BEGIN The input

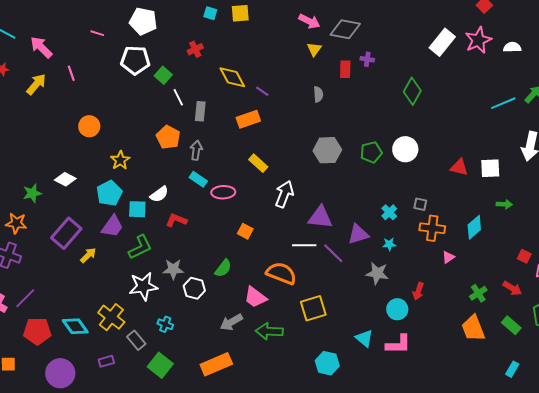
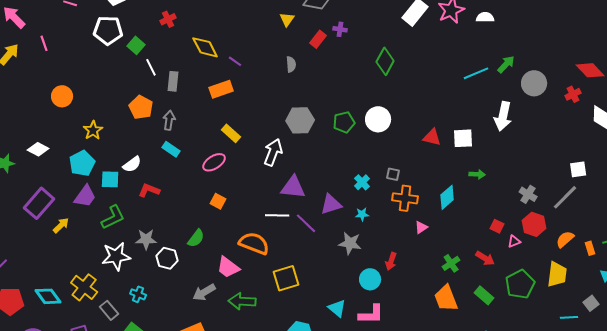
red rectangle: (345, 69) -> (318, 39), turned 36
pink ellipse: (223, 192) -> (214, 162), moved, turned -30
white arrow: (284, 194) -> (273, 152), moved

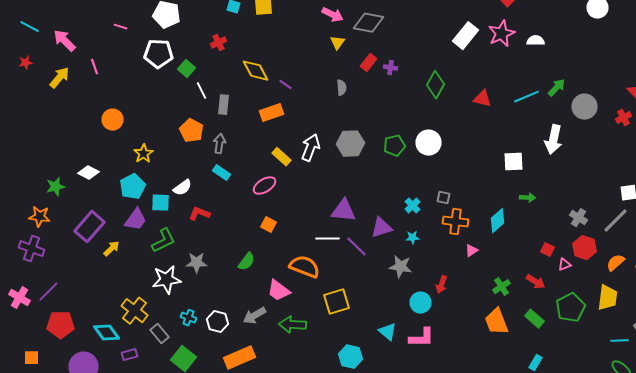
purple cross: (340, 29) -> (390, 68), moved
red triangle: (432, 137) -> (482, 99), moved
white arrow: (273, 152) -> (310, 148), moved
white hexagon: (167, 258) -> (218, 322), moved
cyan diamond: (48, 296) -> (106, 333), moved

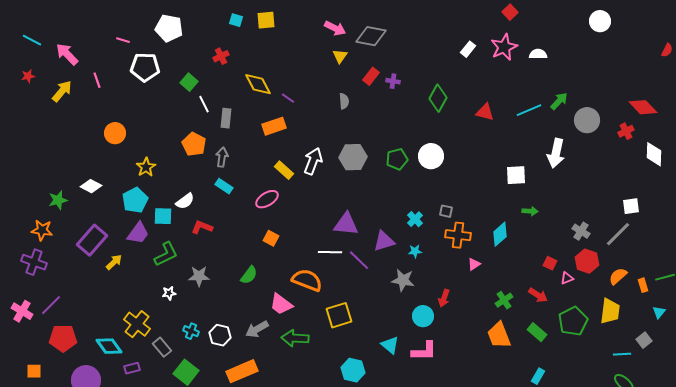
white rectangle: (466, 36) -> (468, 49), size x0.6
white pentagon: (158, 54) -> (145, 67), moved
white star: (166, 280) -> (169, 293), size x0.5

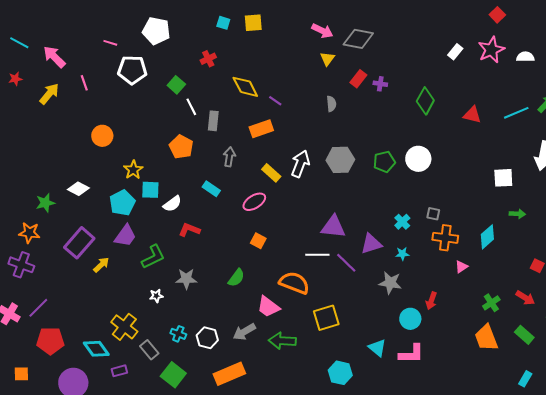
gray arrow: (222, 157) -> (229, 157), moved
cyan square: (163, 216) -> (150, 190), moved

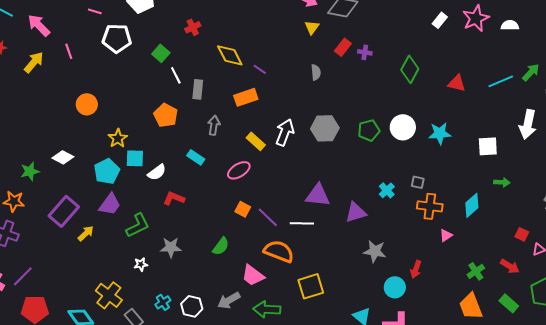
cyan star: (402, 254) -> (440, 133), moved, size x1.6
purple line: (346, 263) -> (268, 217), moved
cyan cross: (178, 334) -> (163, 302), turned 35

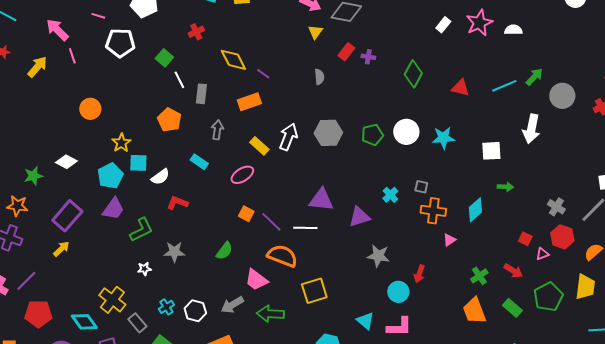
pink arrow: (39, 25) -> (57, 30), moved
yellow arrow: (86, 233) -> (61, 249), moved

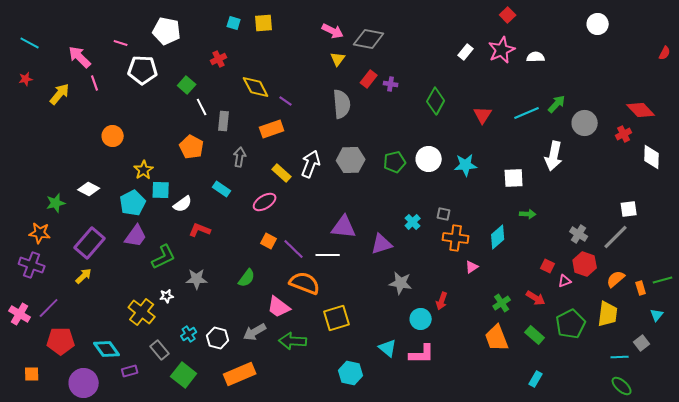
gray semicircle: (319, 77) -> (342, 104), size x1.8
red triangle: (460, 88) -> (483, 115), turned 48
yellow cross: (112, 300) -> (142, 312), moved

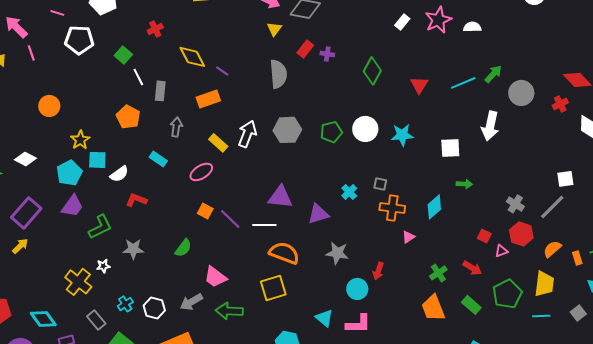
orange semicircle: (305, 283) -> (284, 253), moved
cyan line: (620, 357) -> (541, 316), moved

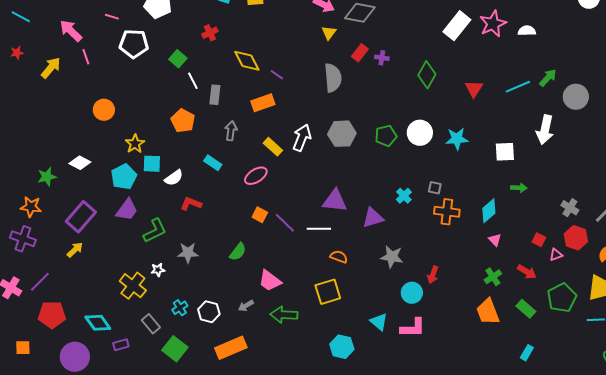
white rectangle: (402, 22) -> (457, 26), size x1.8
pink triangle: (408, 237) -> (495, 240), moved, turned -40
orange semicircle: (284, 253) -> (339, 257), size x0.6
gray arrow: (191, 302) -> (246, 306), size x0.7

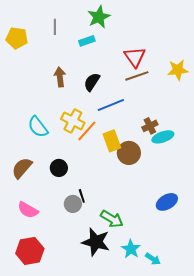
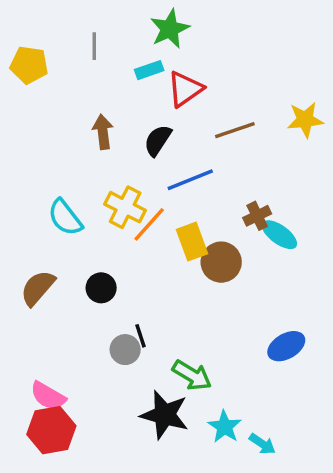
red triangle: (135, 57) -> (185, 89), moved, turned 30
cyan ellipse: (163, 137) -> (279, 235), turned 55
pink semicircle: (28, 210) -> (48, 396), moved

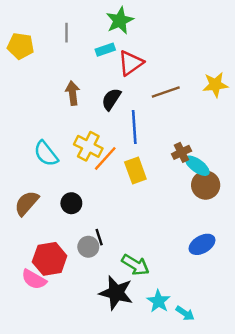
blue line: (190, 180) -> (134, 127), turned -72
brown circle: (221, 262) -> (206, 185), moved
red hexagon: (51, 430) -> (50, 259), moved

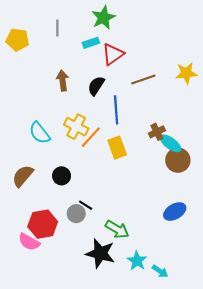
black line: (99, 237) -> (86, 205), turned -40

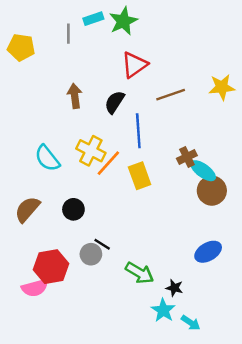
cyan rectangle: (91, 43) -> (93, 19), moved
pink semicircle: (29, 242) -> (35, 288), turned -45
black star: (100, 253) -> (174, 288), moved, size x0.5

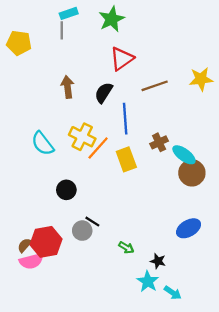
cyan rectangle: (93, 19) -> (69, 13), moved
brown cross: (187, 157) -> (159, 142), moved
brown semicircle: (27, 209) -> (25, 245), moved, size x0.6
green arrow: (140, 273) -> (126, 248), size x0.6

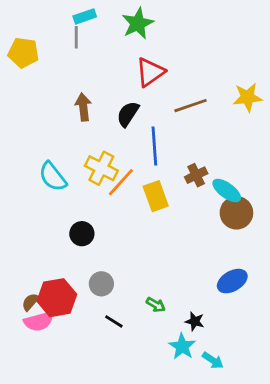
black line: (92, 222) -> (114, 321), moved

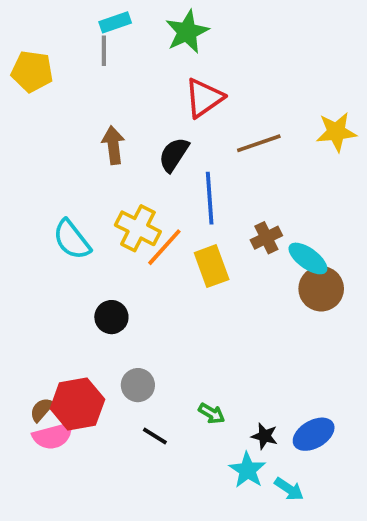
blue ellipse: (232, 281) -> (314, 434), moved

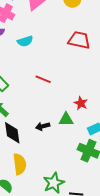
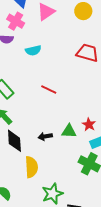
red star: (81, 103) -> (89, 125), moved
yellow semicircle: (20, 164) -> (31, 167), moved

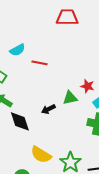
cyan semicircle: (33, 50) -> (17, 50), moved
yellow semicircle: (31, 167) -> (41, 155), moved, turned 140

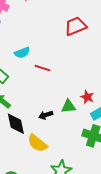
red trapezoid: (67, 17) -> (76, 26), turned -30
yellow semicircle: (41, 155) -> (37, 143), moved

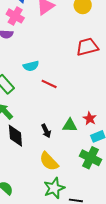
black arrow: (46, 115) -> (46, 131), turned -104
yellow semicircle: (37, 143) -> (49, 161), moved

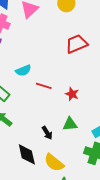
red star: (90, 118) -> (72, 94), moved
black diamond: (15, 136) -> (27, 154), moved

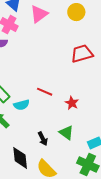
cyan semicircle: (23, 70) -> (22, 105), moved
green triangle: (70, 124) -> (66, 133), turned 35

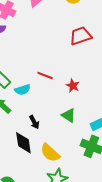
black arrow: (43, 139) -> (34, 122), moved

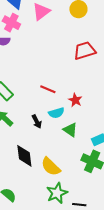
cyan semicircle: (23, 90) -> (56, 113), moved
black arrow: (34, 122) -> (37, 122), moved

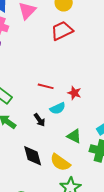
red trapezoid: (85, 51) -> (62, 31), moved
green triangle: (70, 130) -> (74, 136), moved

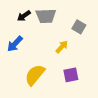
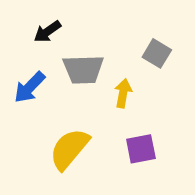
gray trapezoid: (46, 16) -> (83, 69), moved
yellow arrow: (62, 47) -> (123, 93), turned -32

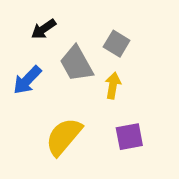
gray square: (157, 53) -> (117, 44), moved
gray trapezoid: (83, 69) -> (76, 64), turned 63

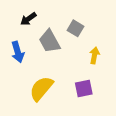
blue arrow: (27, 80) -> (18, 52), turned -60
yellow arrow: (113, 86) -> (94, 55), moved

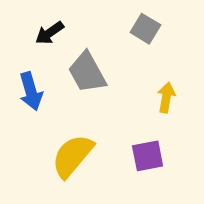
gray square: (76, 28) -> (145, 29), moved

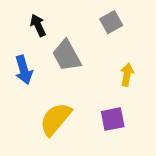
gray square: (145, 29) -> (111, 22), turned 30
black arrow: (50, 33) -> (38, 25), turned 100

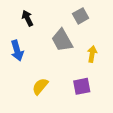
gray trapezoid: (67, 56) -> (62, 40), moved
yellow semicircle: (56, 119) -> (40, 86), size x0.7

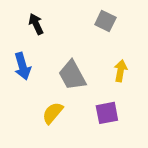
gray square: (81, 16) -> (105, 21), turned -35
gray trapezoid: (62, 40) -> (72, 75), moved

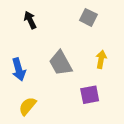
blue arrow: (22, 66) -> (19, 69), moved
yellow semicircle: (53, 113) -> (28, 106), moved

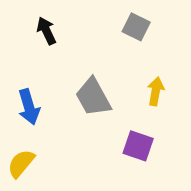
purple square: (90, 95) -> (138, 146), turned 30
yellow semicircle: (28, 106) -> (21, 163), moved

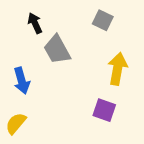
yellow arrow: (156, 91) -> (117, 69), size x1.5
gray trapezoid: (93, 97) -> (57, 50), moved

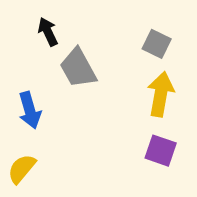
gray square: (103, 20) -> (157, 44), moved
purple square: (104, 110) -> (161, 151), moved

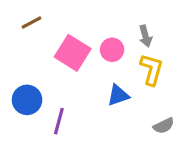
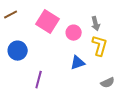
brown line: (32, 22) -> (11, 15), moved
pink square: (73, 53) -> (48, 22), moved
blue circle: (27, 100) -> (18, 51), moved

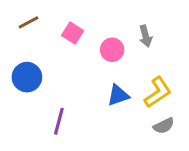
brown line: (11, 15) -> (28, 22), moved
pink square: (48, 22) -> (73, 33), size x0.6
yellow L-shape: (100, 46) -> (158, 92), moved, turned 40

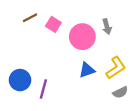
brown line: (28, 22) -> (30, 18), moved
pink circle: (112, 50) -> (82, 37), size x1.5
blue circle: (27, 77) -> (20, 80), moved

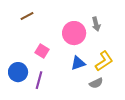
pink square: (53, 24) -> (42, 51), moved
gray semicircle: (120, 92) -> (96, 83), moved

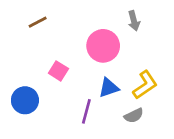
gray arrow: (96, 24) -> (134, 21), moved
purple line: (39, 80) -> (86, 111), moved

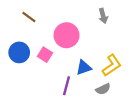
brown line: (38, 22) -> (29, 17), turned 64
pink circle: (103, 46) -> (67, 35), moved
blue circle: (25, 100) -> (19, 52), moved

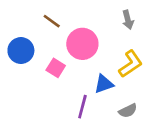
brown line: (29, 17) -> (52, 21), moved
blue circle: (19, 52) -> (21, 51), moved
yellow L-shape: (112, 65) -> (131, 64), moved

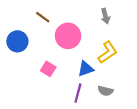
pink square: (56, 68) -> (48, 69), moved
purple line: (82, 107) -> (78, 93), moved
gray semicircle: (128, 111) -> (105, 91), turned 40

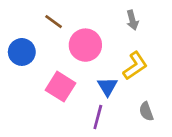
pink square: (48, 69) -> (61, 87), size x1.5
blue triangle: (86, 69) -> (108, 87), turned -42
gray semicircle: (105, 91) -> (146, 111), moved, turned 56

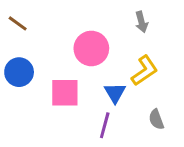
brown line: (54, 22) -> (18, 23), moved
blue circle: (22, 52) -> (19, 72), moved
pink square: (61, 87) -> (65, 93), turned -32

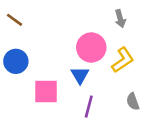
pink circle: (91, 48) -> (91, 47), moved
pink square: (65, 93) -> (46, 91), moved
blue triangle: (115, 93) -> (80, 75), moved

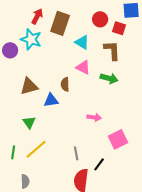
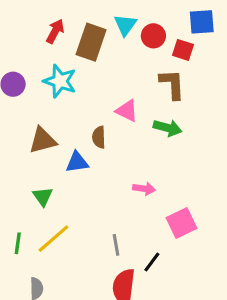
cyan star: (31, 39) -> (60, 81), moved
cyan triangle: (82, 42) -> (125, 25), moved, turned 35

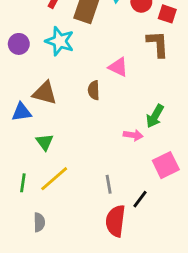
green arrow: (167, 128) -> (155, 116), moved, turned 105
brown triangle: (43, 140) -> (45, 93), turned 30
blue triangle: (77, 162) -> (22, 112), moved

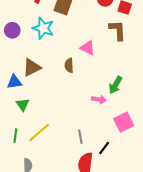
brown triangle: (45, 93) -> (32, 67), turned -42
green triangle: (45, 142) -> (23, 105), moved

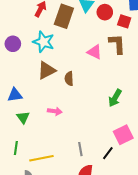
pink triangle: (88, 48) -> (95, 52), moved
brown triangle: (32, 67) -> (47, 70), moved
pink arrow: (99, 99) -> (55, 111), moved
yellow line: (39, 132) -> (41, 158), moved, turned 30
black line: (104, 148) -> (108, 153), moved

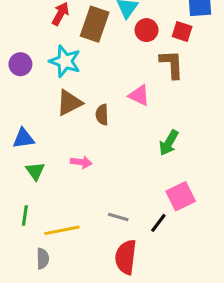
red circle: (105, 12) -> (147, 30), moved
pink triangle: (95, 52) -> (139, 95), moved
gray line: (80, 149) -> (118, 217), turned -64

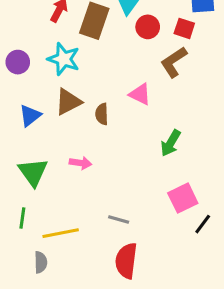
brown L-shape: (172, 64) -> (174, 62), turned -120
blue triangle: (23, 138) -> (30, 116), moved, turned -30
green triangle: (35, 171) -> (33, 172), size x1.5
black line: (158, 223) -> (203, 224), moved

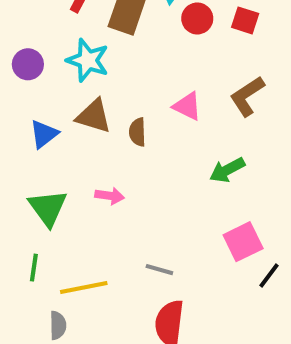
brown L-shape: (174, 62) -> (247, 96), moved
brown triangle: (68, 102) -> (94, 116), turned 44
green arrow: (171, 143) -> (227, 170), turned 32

END The input

- _Task requirements_
Without the pictures, write out every line above exactly as it appears.

- _Task solution_
red rectangle: (345, 69) -> (318, 39), turned 36
pink ellipse: (223, 192) -> (214, 162), moved, turned -30
white arrow: (284, 194) -> (273, 152), moved

purple cross: (340, 29) -> (390, 68), moved
red triangle: (432, 137) -> (482, 99), moved
white arrow: (273, 152) -> (310, 148), moved
white hexagon: (167, 258) -> (218, 322), moved
cyan diamond: (48, 296) -> (106, 333), moved

white rectangle: (466, 36) -> (468, 49), size x0.6
white pentagon: (158, 54) -> (145, 67), moved
white star: (166, 280) -> (169, 293), size x0.5

gray arrow: (222, 157) -> (229, 157), moved
cyan square: (163, 216) -> (150, 190), moved

cyan star: (402, 254) -> (440, 133), moved, size x1.6
purple line: (346, 263) -> (268, 217), moved
cyan cross: (178, 334) -> (163, 302), turned 35

pink arrow: (39, 25) -> (57, 30), moved
yellow arrow: (86, 233) -> (61, 249), moved

gray semicircle: (319, 77) -> (342, 104), size x1.8
red triangle: (460, 88) -> (483, 115), turned 48
yellow cross: (112, 300) -> (142, 312), moved

orange semicircle: (305, 283) -> (284, 253), moved
cyan line: (620, 357) -> (541, 316), moved

white rectangle: (402, 22) -> (457, 26), size x1.8
pink triangle: (408, 237) -> (495, 240), moved, turned -40
orange semicircle: (284, 253) -> (339, 257), size x0.6
gray arrow: (191, 302) -> (246, 306), size x0.7

red triangle: (135, 57) -> (185, 89), moved, turned 30
cyan ellipse: (163, 137) -> (279, 235), turned 55
pink semicircle: (28, 210) -> (48, 396), moved

blue line: (190, 180) -> (134, 127), turned -72
brown circle: (221, 262) -> (206, 185), moved
red hexagon: (51, 430) -> (50, 259), moved

black line: (99, 237) -> (86, 205), turned -40

cyan rectangle: (91, 43) -> (93, 19), moved
pink semicircle: (29, 242) -> (35, 288), turned -45
black star: (100, 253) -> (174, 288), moved, size x0.5

cyan rectangle: (93, 19) -> (69, 13), moved
brown cross: (187, 157) -> (159, 142), moved
brown semicircle: (27, 209) -> (25, 245), moved, size x0.6
green arrow: (140, 273) -> (126, 248), size x0.6

black line: (92, 222) -> (114, 321), moved

blue ellipse: (232, 281) -> (314, 434), moved

red star: (81, 103) -> (89, 125), moved
yellow semicircle: (20, 164) -> (31, 167), moved

cyan semicircle: (33, 50) -> (17, 50), moved
yellow semicircle: (31, 167) -> (41, 155), moved, turned 140

red trapezoid: (67, 17) -> (76, 26), turned -30
yellow semicircle: (41, 155) -> (37, 143), moved

black arrow: (46, 115) -> (46, 131), turned -104
yellow semicircle: (37, 143) -> (49, 161), moved

red star: (90, 118) -> (72, 94), moved
black diamond: (15, 136) -> (27, 154), moved

cyan semicircle: (23, 70) -> (22, 105), moved
green triangle: (70, 124) -> (66, 133), turned 35

black arrow: (43, 139) -> (34, 122), moved

cyan semicircle: (23, 90) -> (56, 113), moved
black arrow: (34, 122) -> (37, 122), moved

red trapezoid: (85, 51) -> (62, 31), moved
green triangle: (70, 130) -> (74, 136), moved

gray trapezoid: (46, 16) -> (83, 69), moved
yellow arrow: (62, 47) -> (123, 93), turned -32

gray square: (157, 53) -> (117, 44), moved
gray trapezoid: (83, 69) -> (76, 64), turned 63

blue arrow: (27, 80) -> (18, 52), turned -60
yellow arrow: (113, 86) -> (94, 55), moved

gray square: (76, 28) -> (145, 29), moved

gray square: (145, 29) -> (111, 22), turned 30
black arrow: (50, 33) -> (38, 25), turned 100

gray trapezoid: (67, 56) -> (62, 40), moved
yellow semicircle: (56, 119) -> (40, 86), size x0.7

gray square: (81, 16) -> (105, 21), turned -35
gray trapezoid: (62, 40) -> (72, 75), moved

blue arrow: (22, 66) -> (19, 69), moved
yellow semicircle: (53, 113) -> (28, 106), moved

purple square: (90, 95) -> (138, 146), turned 30
yellow semicircle: (28, 106) -> (21, 163), moved

yellow arrow: (156, 91) -> (117, 69), size x1.5
gray trapezoid: (93, 97) -> (57, 50), moved

gray square: (103, 20) -> (157, 44), moved
purple square: (104, 110) -> (161, 151), moved

brown line: (32, 22) -> (11, 15), moved
pink square: (73, 53) -> (48, 22), moved
blue circle: (27, 100) -> (18, 51), moved

brown line: (11, 15) -> (28, 22), moved
pink square: (48, 22) -> (73, 33), size x0.6
yellow L-shape: (100, 46) -> (158, 92), moved, turned 40

brown line: (28, 22) -> (30, 18), moved
pink circle: (112, 50) -> (82, 37), size x1.5
blue circle: (27, 77) -> (20, 80), moved

pink square: (53, 24) -> (42, 51), moved
gray semicircle: (120, 92) -> (96, 83), moved

gray arrow: (96, 24) -> (134, 21), moved
purple line: (39, 80) -> (86, 111), moved

brown line: (38, 22) -> (29, 17), turned 64
pink circle: (103, 46) -> (67, 35), moved
blue circle: (25, 100) -> (19, 52), moved

brown line: (29, 17) -> (52, 21), moved
blue circle: (19, 52) -> (21, 51), moved
yellow L-shape: (112, 65) -> (131, 64), moved

pink square: (56, 68) -> (48, 69), moved
purple line: (82, 107) -> (78, 93), moved
gray semicircle: (128, 111) -> (105, 91), turned 40

pink square: (48, 69) -> (61, 87), size x1.5
blue triangle: (86, 69) -> (108, 87), turned -42
gray semicircle: (105, 91) -> (146, 111), moved, turned 56

brown line: (54, 22) -> (18, 23), moved
blue circle: (22, 52) -> (19, 72), moved
pink square: (61, 87) -> (65, 93), turned -32

pink circle: (91, 48) -> (91, 47), moved
pink square: (65, 93) -> (46, 91), moved
blue triangle: (115, 93) -> (80, 75), moved

cyan star: (31, 39) -> (60, 81), moved
cyan triangle: (82, 42) -> (125, 25), moved, turned 35

green arrow: (167, 128) -> (155, 116), moved, turned 105
brown triangle: (43, 140) -> (45, 93), turned 30
blue triangle: (77, 162) -> (22, 112), moved

brown triangle: (45, 93) -> (32, 67), turned -42
green triangle: (45, 142) -> (23, 105), moved

pink triangle: (88, 48) -> (95, 52), moved
brown triangle: (32, 67) -> (47, 70), moved
pink arrow: (99, 99) -> (55, 111), moved
yellow line: (39, 132) -> (41, 158), moved, turned 30
black line: (104, 148) -> (108, 153), moved

red circle: (105, 12) -> (147, 30), moved
pink triangle: (95, 52) -> (139, 95), moved
gray line: (80, 149) -> (118, 217), turned -64

brown L-shape: (172, 64) -> (174, 62), turned -120
blue triangle: (23, 138) -> (30, 116), moved, turned -30
green triangle: (35, 171) -> (33, 172), size x1.5
black line: (158, 223) -> (203, 224), moved

brown L-shape: (174, 62) -> (247, 96), moved
brown triangle: (68, 102) -> (94, 116), turned 44
green arrow: (171, 143) -> (227, 170), turned 32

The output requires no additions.